(MATERIAL FOR THIS EXERCISE)

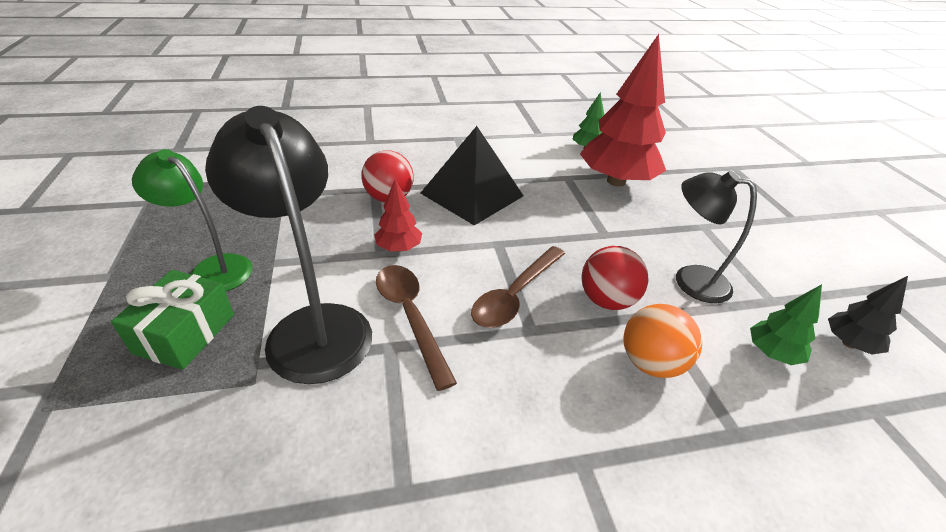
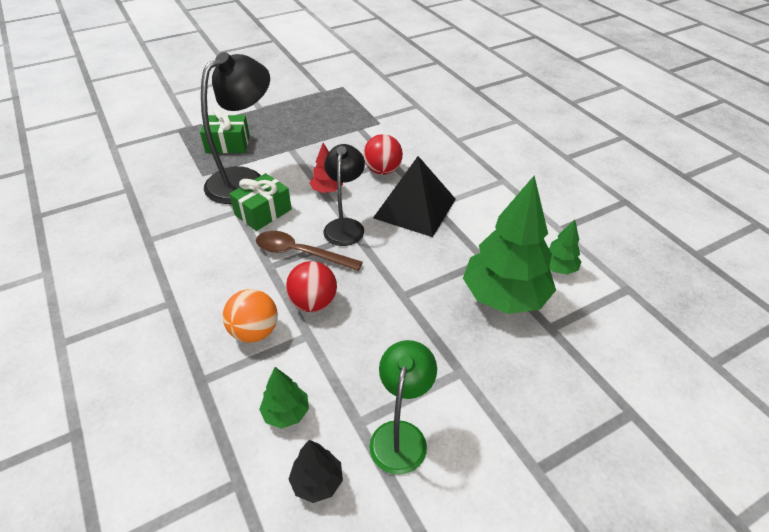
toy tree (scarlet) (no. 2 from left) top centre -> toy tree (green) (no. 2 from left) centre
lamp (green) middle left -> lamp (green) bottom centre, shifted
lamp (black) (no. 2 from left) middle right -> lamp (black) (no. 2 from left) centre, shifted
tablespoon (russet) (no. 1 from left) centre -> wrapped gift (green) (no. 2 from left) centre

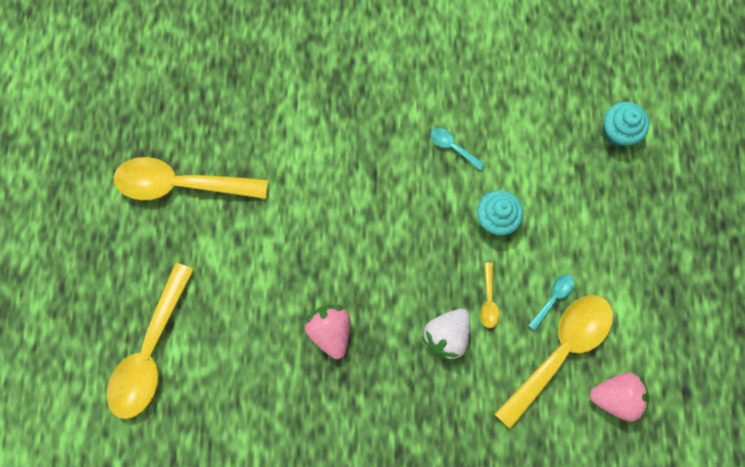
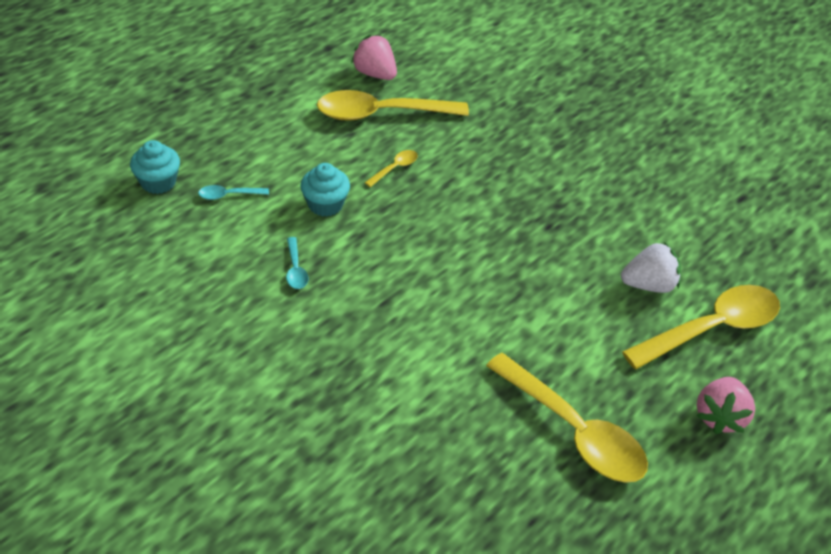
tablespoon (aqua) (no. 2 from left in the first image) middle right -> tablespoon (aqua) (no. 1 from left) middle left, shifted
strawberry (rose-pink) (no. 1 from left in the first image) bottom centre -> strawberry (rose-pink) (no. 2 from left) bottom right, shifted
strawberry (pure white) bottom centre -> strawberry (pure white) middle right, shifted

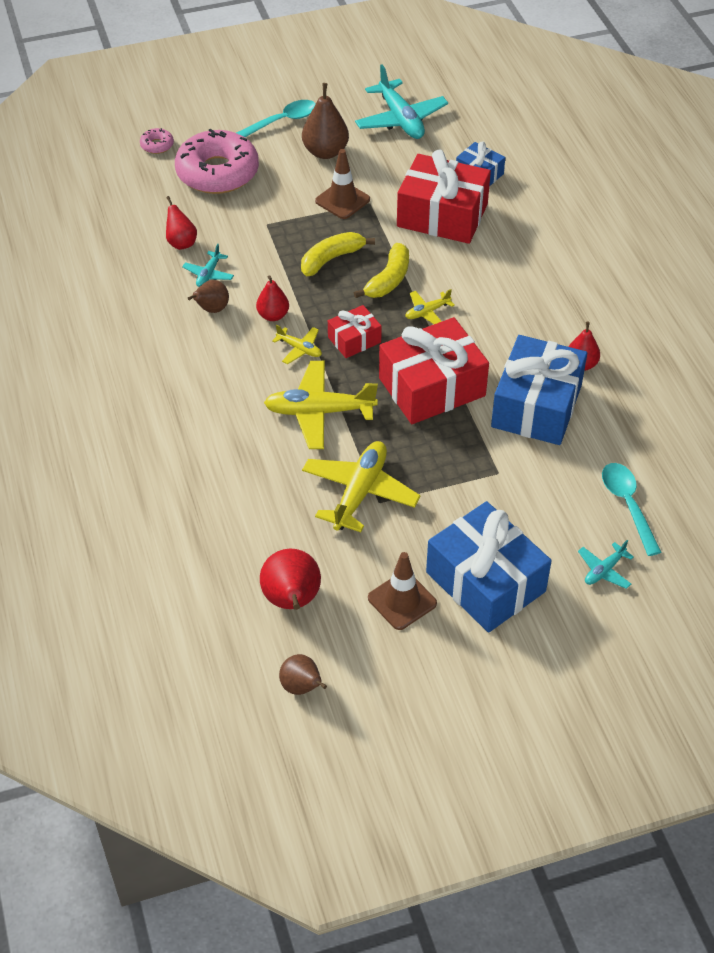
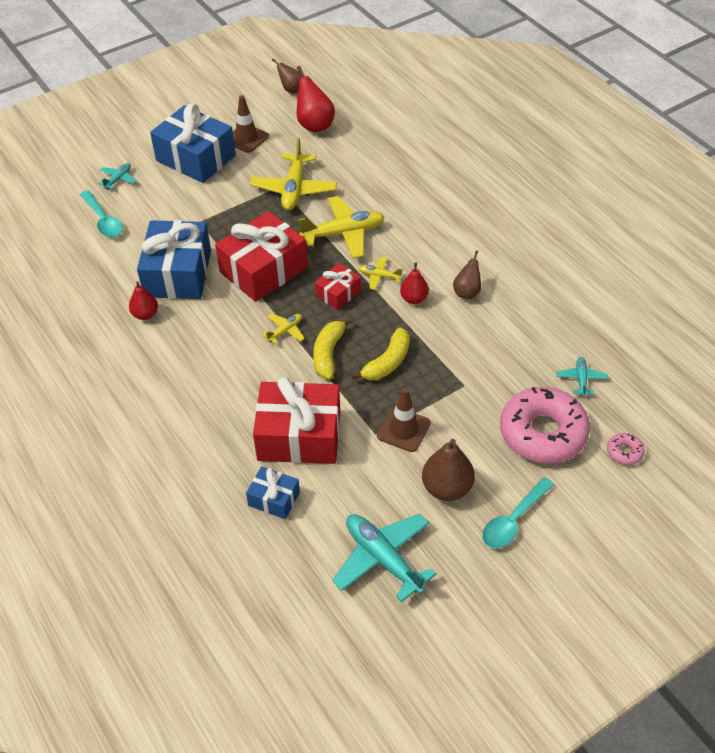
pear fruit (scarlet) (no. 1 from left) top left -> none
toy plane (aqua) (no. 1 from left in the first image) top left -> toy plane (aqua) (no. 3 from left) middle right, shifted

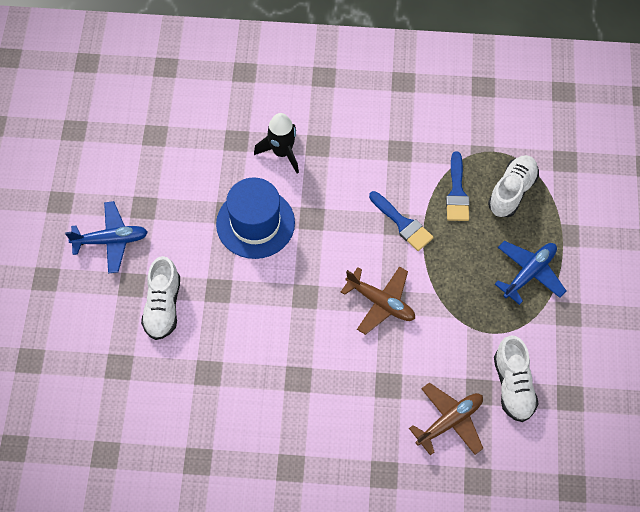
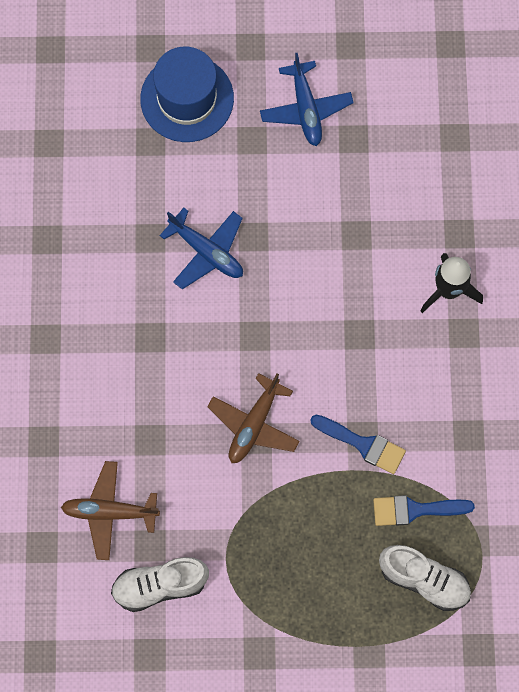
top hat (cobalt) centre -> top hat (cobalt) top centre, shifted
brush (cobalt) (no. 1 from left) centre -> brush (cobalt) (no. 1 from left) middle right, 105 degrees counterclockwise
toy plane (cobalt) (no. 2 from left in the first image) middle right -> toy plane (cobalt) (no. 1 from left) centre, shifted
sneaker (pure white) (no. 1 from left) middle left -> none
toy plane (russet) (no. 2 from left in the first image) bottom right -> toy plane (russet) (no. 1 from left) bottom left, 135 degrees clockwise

(End MATERIAL FOR THIS EXERCISE)

Copy out every line of the listing that includes the string "degrees".

brush (cobalt) (no. 1 from left) centre -> brush (cobalt) (no. 1 from left) middle right, 105 degrees counterclockwise
toy plane (russet) (no. 2 from left in the first image) bottom right -> toy plane (russet) (no. 1 from left) bottom left, 135 degrees clockwise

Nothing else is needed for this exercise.